**Exercise requirements**
Excluding images, repeat the data exactly as given.

**Data for processing**
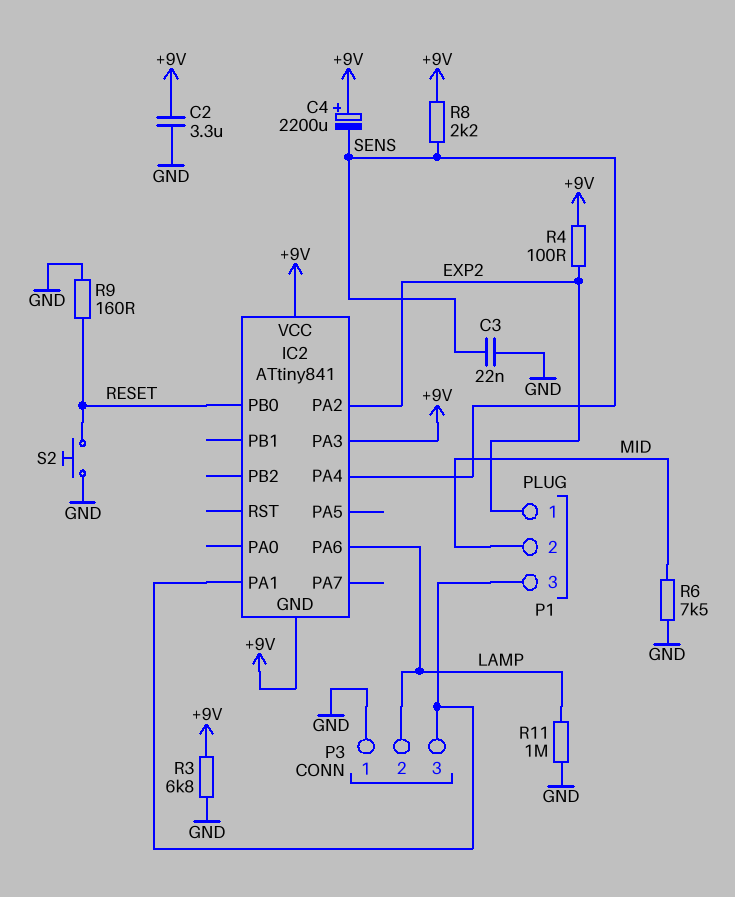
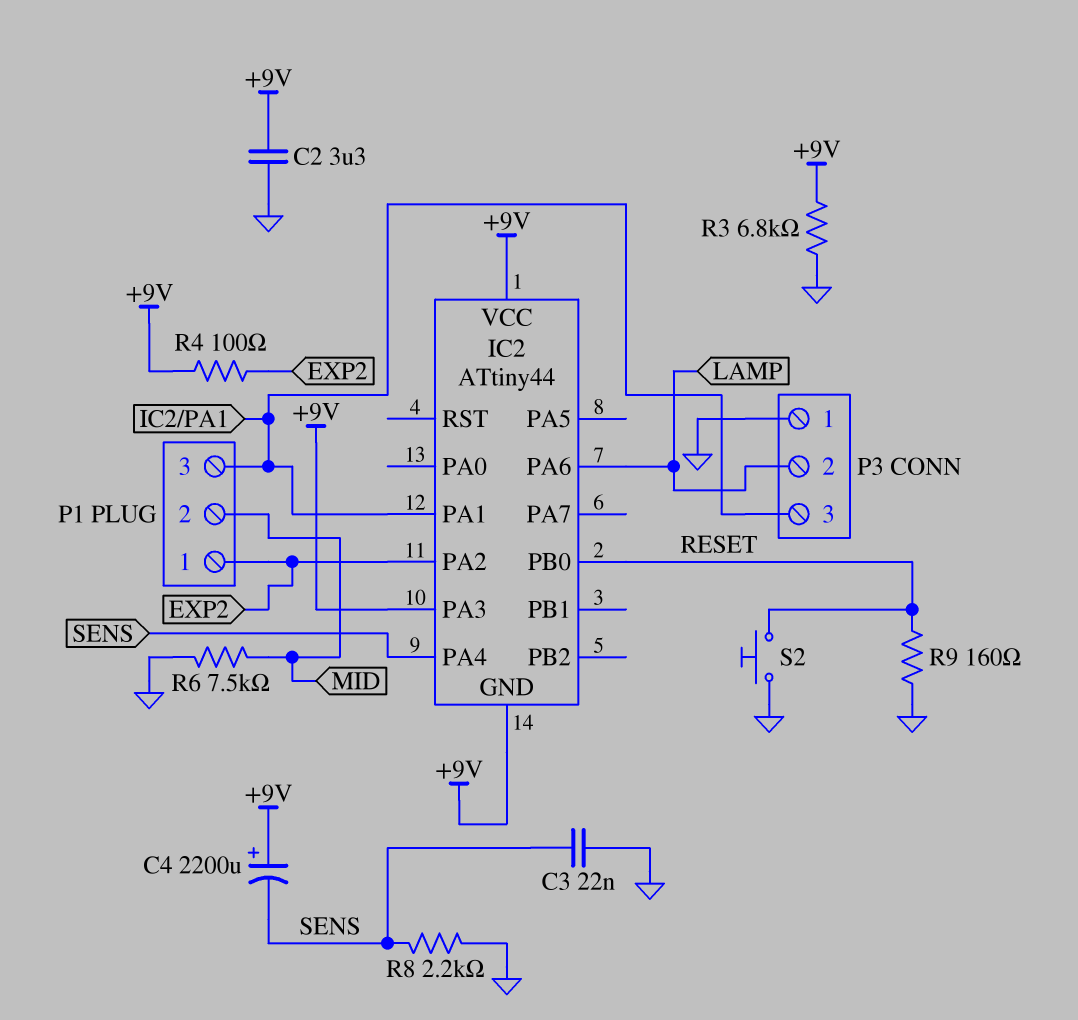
IC2: ATtiny841 -> ATtiny44
R8: 2.2k (+9V, SENS) -> 2.2k (GND, SENS)
R11: 1M (GND, LAMP) -> none

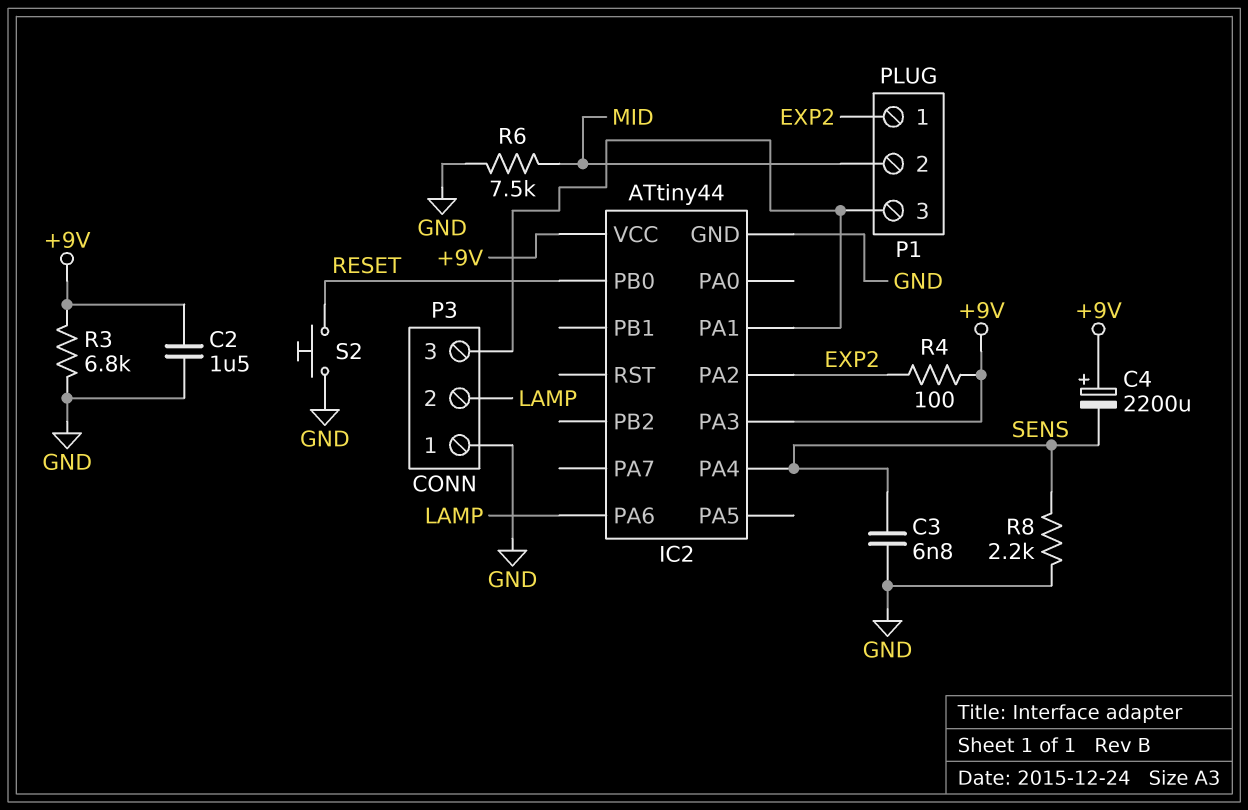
C2: 3.3uF (+9V, GND) -> 1.5uF (+9V, GND)
C3: 22nF (GND, SENS) -> 6.8nF (GND, SENS)
IC2 pin GND: +9V -> GND
R9: 160 (GND, RESET) -> none

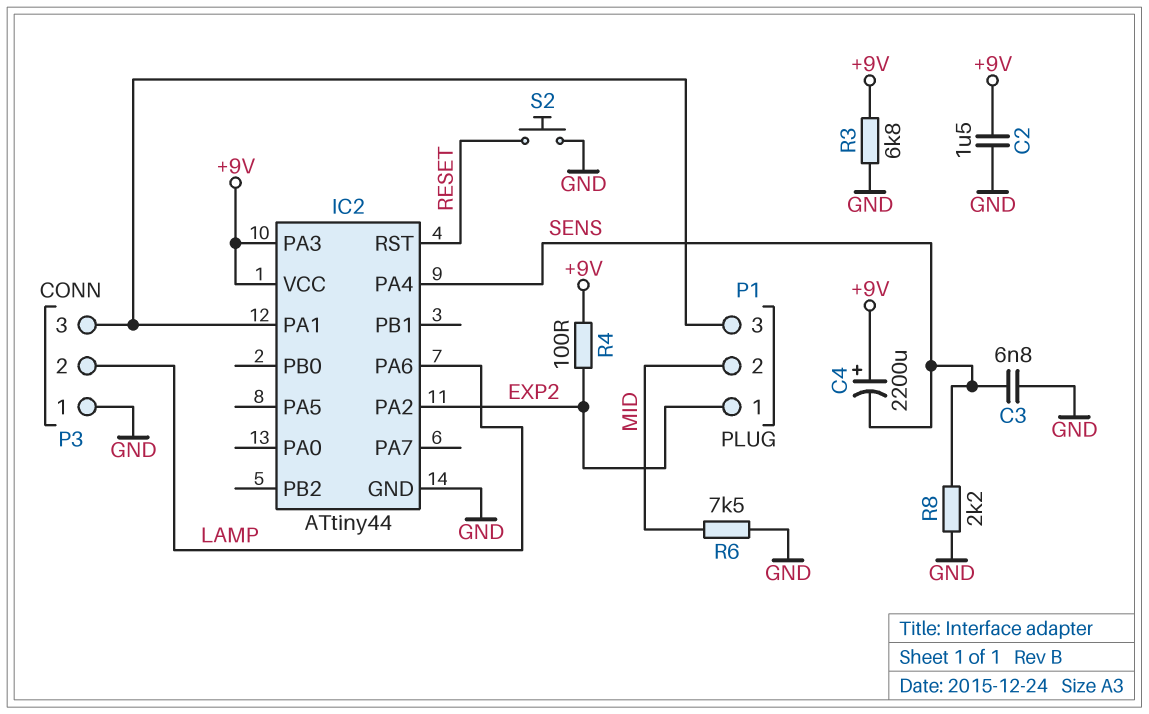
IC2 pin PB0: RESET -> none
IC2 pin RST: none -> RESET

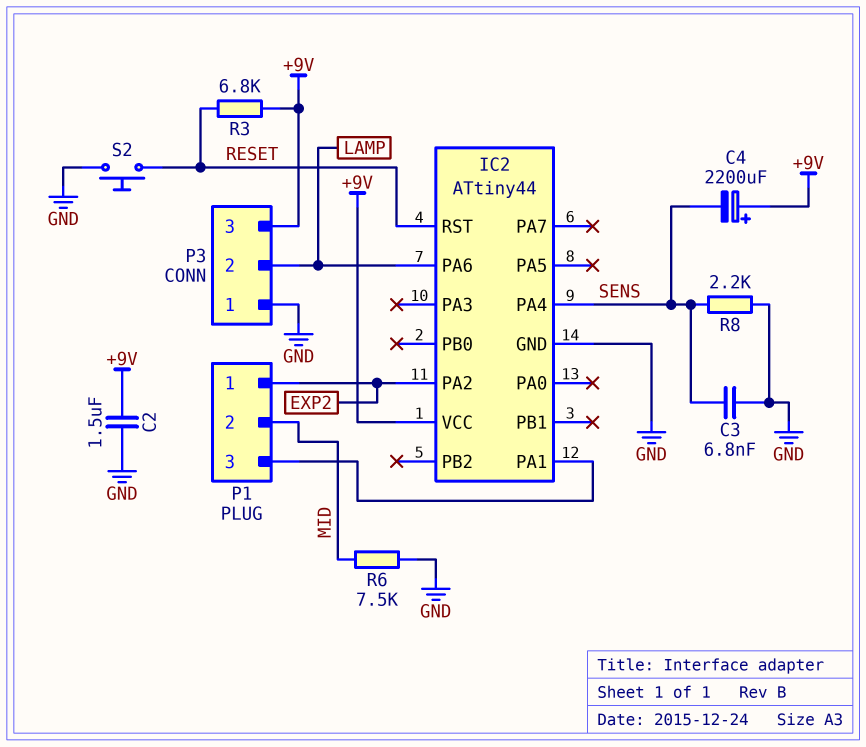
IC2 pin PA3: +9V -> none
P3 pin 3: IC2/PA1 -> +9V
R3: 6.8k (+9V, GND) -> 6.8k (+9V, RESET)
R4: 100 (+9V, EXP2) -> none

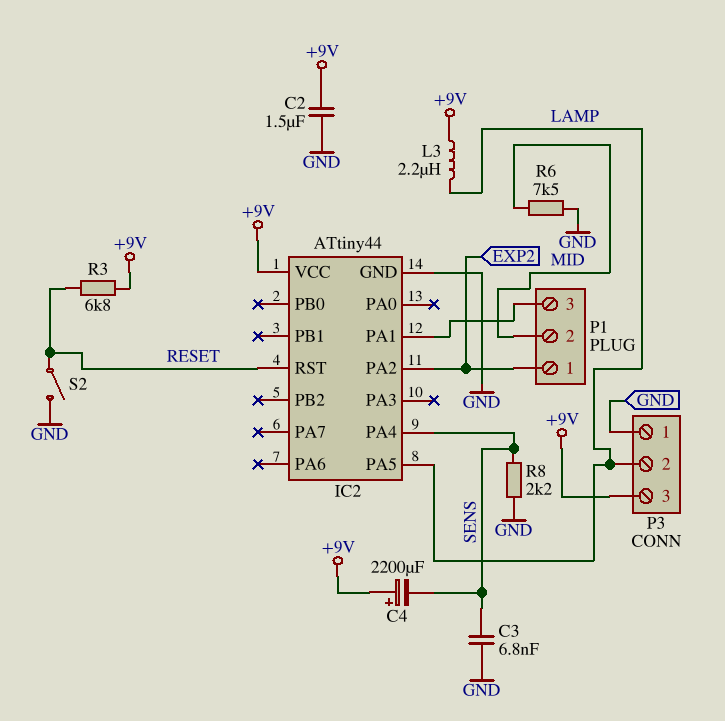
IC2 pin PA5: none -> LAMP
IC2 pin PA6: LAMP -> none
L3: none -> 2.2uH (+9V, LAMP)
S2: button (GND, RESET) -> switch (GND, RESET)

**Your solution**
IC2: ATtiny841 -> ATtiny44
R8: 2.2k (+9V, SENS) -> 2.2k (GND, SENS)
R11: 1M (GND, LAMP) -> none

C2: 3.3uF (+9V, GND) -> 1.5uF (+9V, GND)
C3: 22nF (GND, SENS) -> 6.8nF (GND, SENS)
IC2 pin GND: +9V -> GND
R9: 160 (GND, RESET) -> none

IC2 pin PB0: RESET -> none
IC2 pin RST: none -> RESET

IC2 pin PA3: +9V -> none
P3 pin 3: IC2/PA1 -> +9V
R3: 6.8k (+9V, GND) -> 6.8k (+9V, RESET)
R4: 100 (+9V, EXP2) -> none

IC2 pin PA5: none -> LAMP
IC2 pin PA6: LAMP -> none
L3: none -> 2.2uH (+9V, LAMP)
S2: button (GND, RESET) -> switch (GND, RESET)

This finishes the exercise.